* Direction *
Render the records below as a JSON list of strings, one string per line, omitting blank lines.

Records from a collection:
+===+

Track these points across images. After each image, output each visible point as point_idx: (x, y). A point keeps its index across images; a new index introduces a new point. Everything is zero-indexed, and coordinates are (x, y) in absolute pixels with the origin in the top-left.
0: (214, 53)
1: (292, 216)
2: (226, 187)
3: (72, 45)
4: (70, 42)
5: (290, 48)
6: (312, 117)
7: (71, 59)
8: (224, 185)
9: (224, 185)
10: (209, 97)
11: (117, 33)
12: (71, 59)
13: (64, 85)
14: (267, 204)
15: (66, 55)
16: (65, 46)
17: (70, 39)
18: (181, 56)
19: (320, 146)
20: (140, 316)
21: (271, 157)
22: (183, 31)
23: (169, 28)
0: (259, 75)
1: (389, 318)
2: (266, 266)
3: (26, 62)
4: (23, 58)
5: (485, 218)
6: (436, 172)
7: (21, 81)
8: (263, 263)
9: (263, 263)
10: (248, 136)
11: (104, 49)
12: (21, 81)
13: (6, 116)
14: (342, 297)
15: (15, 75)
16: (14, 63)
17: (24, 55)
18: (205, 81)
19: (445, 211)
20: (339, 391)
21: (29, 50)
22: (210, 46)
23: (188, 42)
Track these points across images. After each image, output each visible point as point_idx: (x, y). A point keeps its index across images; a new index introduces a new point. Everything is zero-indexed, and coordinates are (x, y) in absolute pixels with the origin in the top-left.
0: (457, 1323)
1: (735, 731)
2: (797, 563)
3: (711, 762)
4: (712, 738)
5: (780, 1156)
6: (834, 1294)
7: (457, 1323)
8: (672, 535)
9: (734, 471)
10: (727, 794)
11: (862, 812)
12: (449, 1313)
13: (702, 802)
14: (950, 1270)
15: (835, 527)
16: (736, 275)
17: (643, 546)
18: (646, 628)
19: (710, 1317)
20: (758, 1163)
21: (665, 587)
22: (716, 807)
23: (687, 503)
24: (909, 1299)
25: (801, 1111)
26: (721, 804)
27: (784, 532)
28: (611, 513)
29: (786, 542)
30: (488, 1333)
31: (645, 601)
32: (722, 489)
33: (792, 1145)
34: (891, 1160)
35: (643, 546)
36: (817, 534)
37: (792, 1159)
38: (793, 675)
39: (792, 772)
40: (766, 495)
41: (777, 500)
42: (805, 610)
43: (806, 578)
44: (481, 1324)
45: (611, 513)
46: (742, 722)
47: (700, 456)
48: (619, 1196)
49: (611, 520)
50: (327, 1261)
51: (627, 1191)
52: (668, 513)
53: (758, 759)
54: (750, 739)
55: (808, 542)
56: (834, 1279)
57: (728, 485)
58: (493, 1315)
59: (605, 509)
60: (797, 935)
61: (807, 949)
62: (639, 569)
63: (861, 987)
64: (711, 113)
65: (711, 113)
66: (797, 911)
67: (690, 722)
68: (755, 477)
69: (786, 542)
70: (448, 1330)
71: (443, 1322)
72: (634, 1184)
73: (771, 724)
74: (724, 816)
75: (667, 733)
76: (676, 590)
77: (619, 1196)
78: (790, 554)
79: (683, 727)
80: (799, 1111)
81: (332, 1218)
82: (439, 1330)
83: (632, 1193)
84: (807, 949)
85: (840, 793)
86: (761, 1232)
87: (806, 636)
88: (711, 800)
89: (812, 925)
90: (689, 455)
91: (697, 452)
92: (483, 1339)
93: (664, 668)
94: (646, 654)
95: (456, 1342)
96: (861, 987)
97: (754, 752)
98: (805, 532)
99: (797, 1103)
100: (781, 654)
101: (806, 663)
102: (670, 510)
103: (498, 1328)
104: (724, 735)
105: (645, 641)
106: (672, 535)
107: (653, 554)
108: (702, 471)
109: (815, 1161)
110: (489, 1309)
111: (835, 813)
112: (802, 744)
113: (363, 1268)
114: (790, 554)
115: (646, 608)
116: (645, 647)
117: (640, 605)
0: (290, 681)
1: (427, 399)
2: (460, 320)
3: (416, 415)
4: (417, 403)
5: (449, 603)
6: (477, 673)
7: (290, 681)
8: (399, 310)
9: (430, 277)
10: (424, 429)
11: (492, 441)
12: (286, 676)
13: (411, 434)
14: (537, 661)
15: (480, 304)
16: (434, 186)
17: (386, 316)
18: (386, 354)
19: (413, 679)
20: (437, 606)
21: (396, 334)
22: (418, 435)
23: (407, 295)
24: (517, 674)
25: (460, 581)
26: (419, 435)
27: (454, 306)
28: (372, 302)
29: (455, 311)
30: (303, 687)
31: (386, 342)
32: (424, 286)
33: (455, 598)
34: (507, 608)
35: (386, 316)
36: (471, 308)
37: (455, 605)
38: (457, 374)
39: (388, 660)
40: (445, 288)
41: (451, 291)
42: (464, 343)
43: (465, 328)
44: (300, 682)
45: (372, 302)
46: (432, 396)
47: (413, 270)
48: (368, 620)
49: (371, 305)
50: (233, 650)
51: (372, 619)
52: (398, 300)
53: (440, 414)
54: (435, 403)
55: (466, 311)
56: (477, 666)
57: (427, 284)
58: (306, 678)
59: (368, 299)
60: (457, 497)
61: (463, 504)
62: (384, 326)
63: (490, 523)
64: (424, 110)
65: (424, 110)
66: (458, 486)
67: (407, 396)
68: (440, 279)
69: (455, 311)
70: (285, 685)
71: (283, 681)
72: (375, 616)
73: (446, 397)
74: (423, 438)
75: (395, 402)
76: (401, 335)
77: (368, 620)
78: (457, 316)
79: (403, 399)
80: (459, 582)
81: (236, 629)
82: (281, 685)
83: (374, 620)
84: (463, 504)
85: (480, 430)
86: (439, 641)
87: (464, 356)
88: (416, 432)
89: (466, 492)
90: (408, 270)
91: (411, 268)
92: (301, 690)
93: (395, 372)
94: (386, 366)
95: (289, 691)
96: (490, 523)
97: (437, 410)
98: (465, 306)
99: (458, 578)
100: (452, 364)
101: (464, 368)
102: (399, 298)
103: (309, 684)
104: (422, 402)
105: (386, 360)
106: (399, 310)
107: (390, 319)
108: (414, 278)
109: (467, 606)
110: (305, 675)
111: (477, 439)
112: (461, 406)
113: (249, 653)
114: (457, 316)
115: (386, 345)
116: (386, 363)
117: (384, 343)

+===+

* The solution *
[
  "Track these points across images. After each image, output each visible point as point_idx: (x, y). A point keeps its index across images; a new index introduces a new point. Everything is zero-indexed, and coordinates are (x, y) in absolute pixels with the origin in the top-left.",
  "0: (214, 53)",
  "1: (292, 216)",
  "2: (226, 187)",
  "3: (72, 45)",
  "4: (70, 42)",
  "5: (290, 48)",
  "6: (312, 117)",
  "7: (71, 59)",
  "8: (224, 185)",
  "9: (224, 185)",
  "10: (209, 97)",
  "11: (117, 33)",
  "12: (71, 59)",
  "13: (64, 85)",
  "14: (267, 204)",
  "15: (66, 55)",
  "16: (65, 46)",
  "17: (70, 39)",
  "18: (181, 56)",
  "19: (320, 146)",
  "20: (140, 316)",
  "21: (271, 157)",
  "22: (183, 31)",
  "23: (169, 28)",
  "0: (259, 75)",
  "1: (389, 318)",
  "2: (266, 266)",
  "3: (26, 62)",
  "4: (23, 58)",
  "5: (485, 218)",
  "6: (436, 172)",
  "7: (21, 81)",
  "8: (263, 263)",
  "9: (263, 263)",
  "10: (248, 136)",
  "11: (104, 49)",
  "12: (21, 81)",
  "13: (6, 116)",
  "14: (342, 297)",
  "15: (15, 75)",
  "16: (14, 63)",
  "17: (24, 55)",
  "18: (205, 81)",
  "19: (445, 211)",
  "20: (339, 391)",
  "21: (29, 50)",
  "22: (210, 46)",
  "23: (188, 42)",
  "Track these points across images. After each image, output each visible point as point_idx: (x, y). A point keeps its index across images; a new index introduces a new point. Everything is zero-indexed, and coordinates are (x, y) in absolute pixels with the origin in the top-left.",
  "0: (457, 1323)",
  "1: (735, 731)",
  "2: (797, 563)",
  "3: (711, 762)",
  "4: (712, 738)",
  "5: (780, 1156)",
  "6: (834, 1294)",
  "7: (457, 1323)",
  "8: (672, 535)",
  "9: (734, 471)",
  "10: (727, 794)",
  "11: (862, 812)",
  "12: (449, 1313)",
  "13: (702, 802)",
  "14: (950, 1270)",
  "15: (835, 527)",
  "16: (736, 275)",
  "17: (643, 546)",
  "18: (646, 628)",
  "19: (710, 1317)",
  "20: (758, 1163)",
  "21: (665, 587)",
  "22: (716, 807)",
  "23: (687, 503)",
  "24: (909, 1299)",
  "25: (801, 1111)",
  "26: (721, 804)",
  "27: (784, 532)",
  "28: (611, 513)",
  "29: (786, 542)",
  "30: (488, 1333)",
  "31: (645, 601)",
  "32: (722, 489)",
  "33: (792, 1145)",
  "34: (891, 1160)",
  "35: (643, 546)",
  "36: (817, 534)",
  "37: (792, 1159)",
  "38: (793, 675)",
  "39: (792, 772)",
  "40: (766, 495)",
  "41: (777, 500)",
  "42: (805, 610)",
  "43: (806, 578)",
  "44: (481, 1324)",
  "45: (611, 513)",
  "46: (742, 722)",
  "47: (700, 456)",
  "48: (619, 1196)",
  "49: (611, 520)",
  "50: (327, 1261)",
  "51: (627, 1191)",
  "52: (668, 513)",
  "53: (758, 759)",
  "54: (750, 739)",
  "55: (808, 542)",
  "56: (834, 1279)",
  "57: (728, 485)",
  "58: (493, 1315)",
  "59: (605, 509)",
  "60: (797, 935)",
  "61: (807, 949)",
  "62: (639, 569)",
  "63: (861, 987)",
  "64: (711, 113)",
  "65: (711, 113)",
  "66: (797, 911)",
  "67: (690, 722)",
  "68: (755, 477)",
  "69: (786, 542)",
  "70: (448, 1330)",
  "71: (443, 1322)",
  "72: (634, 1184)",
  "73: (771, 724)",
  "74: (724, 816)",
  "75: (667, 733)",
  "76: (676, 590)",
  "77: (619, 1196)",
  "78: (790, 554)",
  "79: (683, 727)",
  "80: (799, 1111)",
  "81: (332, 1218)",
  "82: (439, 1330)",
  "83: (632, 1193)",
  "84: (807, 949)",
  "85: (840, 793)",
  "86: (761, 1232)",
  "87: (806, 636)",
  "88: (711, 800)",
  "89: (812, 925)",
  "90: (689, 455)",
  "91: (697, 452)",
  "92: (483, 1339)",
  "93: (664, 668)",
  "94: (646, 654)",
  "95: (456, 1342)",
  "96: (861, 987)",
  "97: (754, 752)",
  "98: (805, 532)",
  "99: (797, 1103)",
  "100: (781, 654)",
  "101: (806, 663)",
  "102: (670, 510)",
  "103: (498, 1328)",
  "104: (724, 735)",
  "105: (645, 641)",
  "106: (672, 535)",
  "107: (653, 554)",
  "108: (702, 471)",
  "109: (815, 1161)",
  "110: (489, 1309)",
  "111: (835, 813)",
  "112: (802, 744)",
  "113: (363, 1268)",
  "114: (790, 554)",
  "115: (646, 608)",
  "116: (645, 647)",
  "117: (640, 605)",
  "0: (290, 681)",
  "1: (427, 399)",
  "2: (460, 320)",
  "3: (416, 415)",
  "4: (417, 403)",
  "5: (449, 603)",
  "6: (477, 673)",
  "7: (290, 681)",
  "8: (399, 310)",
  "9: (430, 277)",
  "10: (424, 429)",
  "11: (492, 441)",
  "12: (286, 676)",
  "13: (411, 434)",
  "14: (537, 661)",
  "15: (480, 304)",
  "16: (434, 186)",
  "17: (386, 316)",
  "18: (386, 354)",
  "19: (413, 679)",
  "20: (437, 606)",
  "21: (396, 334)",
  "22: (418, 435)",
  "23: (407, 295)",
  "24: (517, 674)",
  "25: (460, 581)",
  "26: (419, 435)",
  "27: (454, 306)",
  "28: (372, 302)",
  "29: (455, 311)",
  "30: (303, 687)",
  "31: (386, 342)",
  "32: (424, 286)",
  "33: (455, 598)",
  "34: (507, 608)",
  "35: (386, 316)",
  "36: (471, 308)",
  "37: (455, 605)",
  "38: (457, 374)",
  "39: (388, 660)",
  "40: (445, 288)",
  "41: (451, 291)",
  "42: (464, 343)",
  "43: (465, 328)",
  "44: (300, 682)",
  "45: (372, 302)",
  "46: (432, 396)",
  "47: (413, 270)",
  "48: (368, 620)",
  "49: (371, 305)",
  "50: (233, 650)",
  "51: (372, 619)",
  "52: (398, 300)",
  "53: (440, 414)",
  "54: (435, 403)",
  "55: (466, 311)",
  "56: (477, 666)",
  "57: (427, 284)",
  "58: (306, 678)",
  "59: (368, 299)",
  "60: (457, 497)",
  "61: (463, 504)",
  "62: (384, 326)",
  "63: (490, 523)",
  "64: (424, 110)",
  "65: (424, 110)",
  "66: (458, 486)",
  "67: (407, 396)",
  "68: (440, 279)",
  "69: (455, 311)",
  "70: (285, 685)",
  "71: (283, 681)",
  "72: (375, 616)",
  "73: (446, 397)",
  "74: (423, 438)",
  "75: (395, 402)",
  "76: (401, 335)",
  "77: (368, 620)",
  "78: (457, 316)",
  "79: (403, 399)",
  "80: (459, 582)",
  "81: (236, 629)",
  "82: (281, 685)",
  "83: (374, 620)",
  "84: (463, 504)",
  "85: (480, 430)",
  "86: (439, 641)",
  "87: (464, 356)",
  "88: (416, 432)",
  "89: (466, 492)",
  "90: (408, 270)",
  "91: (411, 268)",
  "92: (301, 690)",
  "93: (395, 372)",
  "94: (386, 366)",
  "95: (289, 691)",
  "96: (490, 523)",
  "97: (437, 410)",
  "98: (465, 306)",
  "99: (458, 578)",
  "100: (452, 364)",
  "101: (464, 368)",
  "102: (399, 298)",
  "103: (309, 684)",
  "104: (422, 402)",
  "105: (386, 360)",
  "106: (399, 310)",
  "107: (390, 319)",
  "108: (414, 278)",
  "109: (467, 606)",
  "110: (305, 675)",
  "111: (477, 439)",
  "112: (461, 406)",
  "113: (249, 653)",
  "114: (457, 316)",
  "115: (386, 345)",
  "116: (386, 363)",
  "117: (384, 343)"
]